PROBLEM STATEMENT -
Transcribe every entry exactly; the images stay out.

Stored items -
--*--

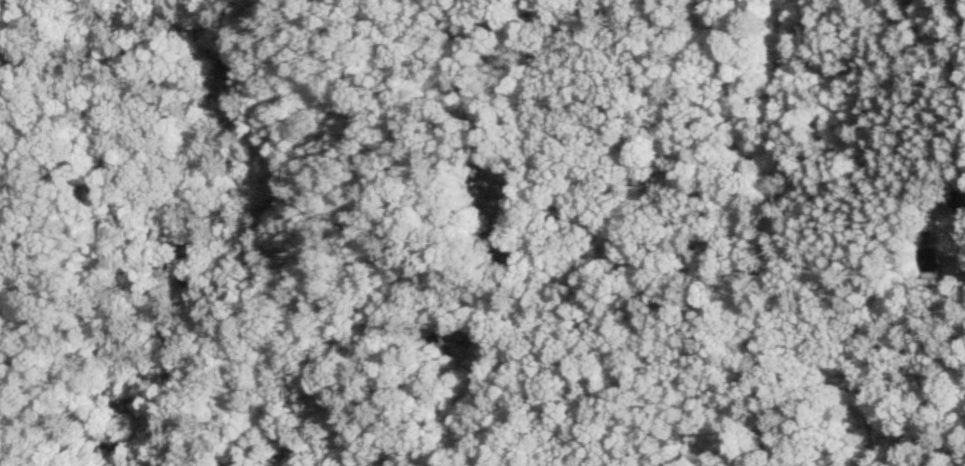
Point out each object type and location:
road: (724, 48)
road: (641, 159)
road: (757, 291)
road: (857, 330)

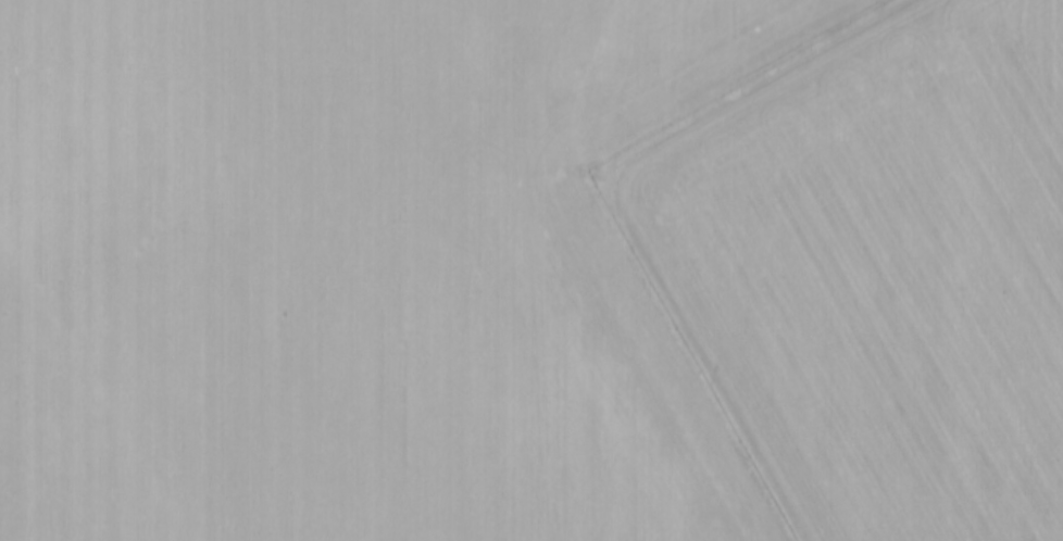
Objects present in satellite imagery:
airport: (867, 267)
crop: (345, 271)

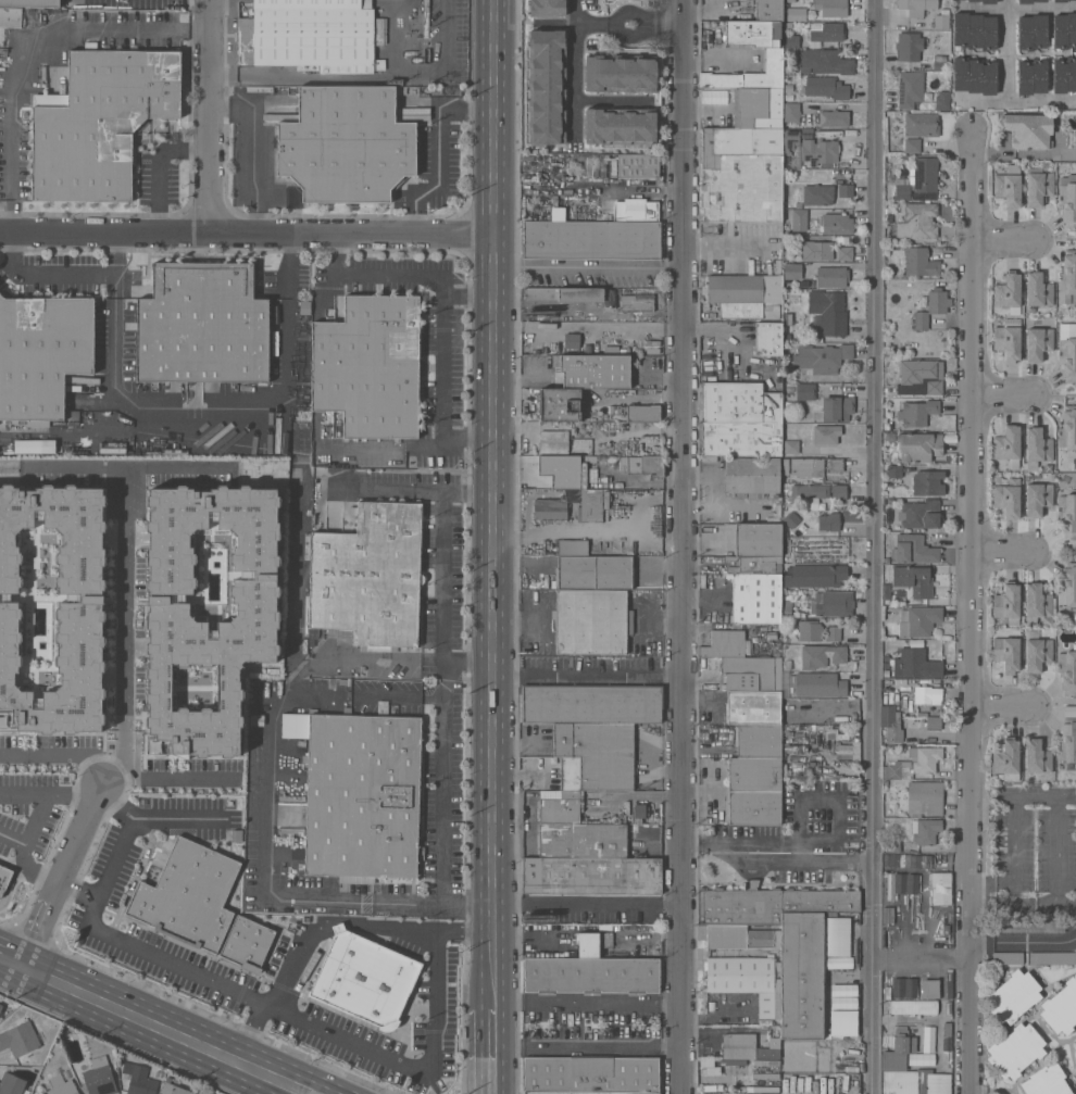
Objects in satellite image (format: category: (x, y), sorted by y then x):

--*--

ANSWER SPACE -
Point out each object type and location:
road: (724, 48)
road: (641, 159)
road: (757, 291)
road: (857, 330)

Objects present in satellite imagery:
airport: (867, 267)
crop: (345, 271)

Objects in satellite image (format: category: (x, y), sorted by y then x):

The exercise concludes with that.